(Stored items)

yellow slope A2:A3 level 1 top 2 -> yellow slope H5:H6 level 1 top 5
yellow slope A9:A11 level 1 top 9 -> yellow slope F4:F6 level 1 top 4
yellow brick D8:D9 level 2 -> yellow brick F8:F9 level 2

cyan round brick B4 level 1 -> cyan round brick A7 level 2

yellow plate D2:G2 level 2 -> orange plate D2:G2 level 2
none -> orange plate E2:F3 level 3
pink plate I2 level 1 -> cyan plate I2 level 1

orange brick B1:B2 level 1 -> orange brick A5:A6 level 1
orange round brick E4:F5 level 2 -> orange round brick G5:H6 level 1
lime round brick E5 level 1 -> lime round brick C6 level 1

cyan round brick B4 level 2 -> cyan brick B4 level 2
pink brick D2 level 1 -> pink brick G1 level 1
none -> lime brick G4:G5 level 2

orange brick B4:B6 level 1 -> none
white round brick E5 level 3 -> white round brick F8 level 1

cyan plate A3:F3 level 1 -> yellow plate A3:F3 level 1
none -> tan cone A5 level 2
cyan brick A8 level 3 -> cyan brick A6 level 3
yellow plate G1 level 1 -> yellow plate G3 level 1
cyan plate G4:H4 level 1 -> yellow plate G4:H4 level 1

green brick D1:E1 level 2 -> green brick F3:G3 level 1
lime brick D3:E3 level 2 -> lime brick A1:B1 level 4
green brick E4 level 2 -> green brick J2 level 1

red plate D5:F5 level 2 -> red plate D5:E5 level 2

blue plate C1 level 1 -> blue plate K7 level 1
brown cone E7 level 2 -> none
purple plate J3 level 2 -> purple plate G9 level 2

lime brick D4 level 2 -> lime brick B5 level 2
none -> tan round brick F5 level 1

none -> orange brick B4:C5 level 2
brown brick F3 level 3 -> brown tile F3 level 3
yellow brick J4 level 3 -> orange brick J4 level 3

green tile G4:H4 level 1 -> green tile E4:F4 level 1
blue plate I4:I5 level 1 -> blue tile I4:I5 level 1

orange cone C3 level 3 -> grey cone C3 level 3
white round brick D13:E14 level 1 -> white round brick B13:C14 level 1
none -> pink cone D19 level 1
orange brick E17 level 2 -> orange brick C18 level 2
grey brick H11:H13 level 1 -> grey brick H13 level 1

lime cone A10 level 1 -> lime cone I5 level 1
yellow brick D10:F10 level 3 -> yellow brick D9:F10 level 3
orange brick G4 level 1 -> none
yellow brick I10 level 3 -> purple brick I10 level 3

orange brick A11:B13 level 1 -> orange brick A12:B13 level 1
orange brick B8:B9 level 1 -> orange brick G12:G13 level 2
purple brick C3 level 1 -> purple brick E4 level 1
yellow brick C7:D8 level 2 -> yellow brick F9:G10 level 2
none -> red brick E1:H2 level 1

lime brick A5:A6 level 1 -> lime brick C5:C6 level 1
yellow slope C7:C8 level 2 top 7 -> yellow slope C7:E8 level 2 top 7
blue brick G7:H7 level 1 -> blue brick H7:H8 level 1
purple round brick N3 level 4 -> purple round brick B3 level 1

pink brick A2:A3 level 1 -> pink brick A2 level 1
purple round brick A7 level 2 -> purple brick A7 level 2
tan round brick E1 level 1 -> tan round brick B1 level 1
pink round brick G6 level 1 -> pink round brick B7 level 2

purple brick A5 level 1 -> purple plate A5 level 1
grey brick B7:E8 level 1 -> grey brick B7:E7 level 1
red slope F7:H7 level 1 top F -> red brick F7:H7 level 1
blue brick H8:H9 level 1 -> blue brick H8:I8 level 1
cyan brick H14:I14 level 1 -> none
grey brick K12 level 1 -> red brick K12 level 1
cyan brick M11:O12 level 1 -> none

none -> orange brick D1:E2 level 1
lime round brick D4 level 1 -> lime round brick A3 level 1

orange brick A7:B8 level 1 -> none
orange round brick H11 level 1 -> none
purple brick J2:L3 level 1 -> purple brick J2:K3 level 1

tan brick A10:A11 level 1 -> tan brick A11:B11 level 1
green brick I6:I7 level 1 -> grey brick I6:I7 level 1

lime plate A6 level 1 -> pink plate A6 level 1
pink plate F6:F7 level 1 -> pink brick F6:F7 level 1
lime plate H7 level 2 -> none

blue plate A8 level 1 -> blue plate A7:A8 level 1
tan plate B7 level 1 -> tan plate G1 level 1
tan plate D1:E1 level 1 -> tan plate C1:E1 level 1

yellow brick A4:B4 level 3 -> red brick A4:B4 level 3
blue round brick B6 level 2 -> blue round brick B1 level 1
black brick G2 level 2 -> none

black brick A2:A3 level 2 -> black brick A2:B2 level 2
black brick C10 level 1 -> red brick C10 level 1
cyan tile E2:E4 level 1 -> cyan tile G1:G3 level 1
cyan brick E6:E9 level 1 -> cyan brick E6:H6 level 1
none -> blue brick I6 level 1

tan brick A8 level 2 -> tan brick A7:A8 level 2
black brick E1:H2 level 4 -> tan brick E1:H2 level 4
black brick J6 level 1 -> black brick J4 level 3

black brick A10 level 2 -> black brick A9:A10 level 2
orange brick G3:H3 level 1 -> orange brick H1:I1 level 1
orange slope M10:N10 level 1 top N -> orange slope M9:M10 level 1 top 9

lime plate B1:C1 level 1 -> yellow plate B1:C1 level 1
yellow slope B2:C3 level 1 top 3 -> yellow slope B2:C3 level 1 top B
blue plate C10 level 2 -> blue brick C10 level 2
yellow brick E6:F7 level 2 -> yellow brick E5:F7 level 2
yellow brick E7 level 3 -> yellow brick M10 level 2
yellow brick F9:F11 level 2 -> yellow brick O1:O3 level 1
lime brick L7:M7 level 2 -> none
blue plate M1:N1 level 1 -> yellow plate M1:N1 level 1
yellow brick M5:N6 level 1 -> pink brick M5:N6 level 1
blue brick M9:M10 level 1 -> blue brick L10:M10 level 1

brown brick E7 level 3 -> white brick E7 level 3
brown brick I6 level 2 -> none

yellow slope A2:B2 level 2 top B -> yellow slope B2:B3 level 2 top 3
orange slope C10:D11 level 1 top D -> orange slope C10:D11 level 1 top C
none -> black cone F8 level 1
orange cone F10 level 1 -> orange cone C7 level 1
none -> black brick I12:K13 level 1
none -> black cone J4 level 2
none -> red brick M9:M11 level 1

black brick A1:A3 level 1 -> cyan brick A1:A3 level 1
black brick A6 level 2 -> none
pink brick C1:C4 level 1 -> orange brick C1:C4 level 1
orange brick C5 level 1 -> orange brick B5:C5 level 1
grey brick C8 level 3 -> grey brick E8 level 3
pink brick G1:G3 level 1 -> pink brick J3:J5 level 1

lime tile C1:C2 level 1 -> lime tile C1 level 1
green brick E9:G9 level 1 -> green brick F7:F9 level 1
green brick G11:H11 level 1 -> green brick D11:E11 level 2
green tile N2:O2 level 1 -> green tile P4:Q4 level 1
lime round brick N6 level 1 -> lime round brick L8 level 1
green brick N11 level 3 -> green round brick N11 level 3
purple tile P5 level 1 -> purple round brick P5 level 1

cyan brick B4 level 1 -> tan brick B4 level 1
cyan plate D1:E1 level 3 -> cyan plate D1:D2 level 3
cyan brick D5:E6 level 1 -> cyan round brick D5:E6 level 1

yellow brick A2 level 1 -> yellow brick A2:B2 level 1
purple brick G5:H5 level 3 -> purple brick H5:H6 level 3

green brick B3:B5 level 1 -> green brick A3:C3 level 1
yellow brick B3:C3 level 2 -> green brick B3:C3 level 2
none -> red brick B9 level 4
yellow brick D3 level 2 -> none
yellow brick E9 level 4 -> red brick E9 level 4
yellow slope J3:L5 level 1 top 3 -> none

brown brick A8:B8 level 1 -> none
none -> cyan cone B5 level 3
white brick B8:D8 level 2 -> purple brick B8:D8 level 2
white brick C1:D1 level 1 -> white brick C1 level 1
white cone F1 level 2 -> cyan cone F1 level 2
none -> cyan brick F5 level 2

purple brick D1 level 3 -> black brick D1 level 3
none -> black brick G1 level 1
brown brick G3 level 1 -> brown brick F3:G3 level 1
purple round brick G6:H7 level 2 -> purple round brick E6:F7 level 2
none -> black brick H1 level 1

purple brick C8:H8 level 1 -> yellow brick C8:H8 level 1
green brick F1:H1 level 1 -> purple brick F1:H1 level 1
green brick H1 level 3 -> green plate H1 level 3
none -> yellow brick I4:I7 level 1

- **ABOUT THIS EXERCISE**: Set down, word for word, each line from the top of the records above through the line with "orange brick B4:B6 level 1 -> none".

- **SOLUTION FOR THIS TASK**:
yellow slope A2:A3 level 1 top 2 -> yellow slope H5:H6 level 1 top 5
yellow slope A9:A11 level 1 top 9 -> yellow slope F4:F6 level 1 top 4
yellow brick D8:D9 level 2 -> yellow brick F8:F9 level 2

cyan round brick B4 level 1 -> cyan round brick A7 level 2

yellow plate D2:G2 level 2 -> orange plate D2:G2 level 2
none -> orange plate E2:F3 level 3
pink plate I2 level 1 -> cyan plate I2 level 1

orange brick B1:B2 level 1 -> orange brick A5:A6 level 1
orange round brick E4:F5 level 2 -> orange round brick G5:H6 level 1
lime round brick E5 level 1 -> lime round brick C6 level 1

cyan round brick B4 level 2 -> cyan brick B4 level 2
pink brick D2 level 1 -> pink brick G1 level 1
none -> lime brick G4:G5 level 2

orange brick B4:B6 level 1 -> none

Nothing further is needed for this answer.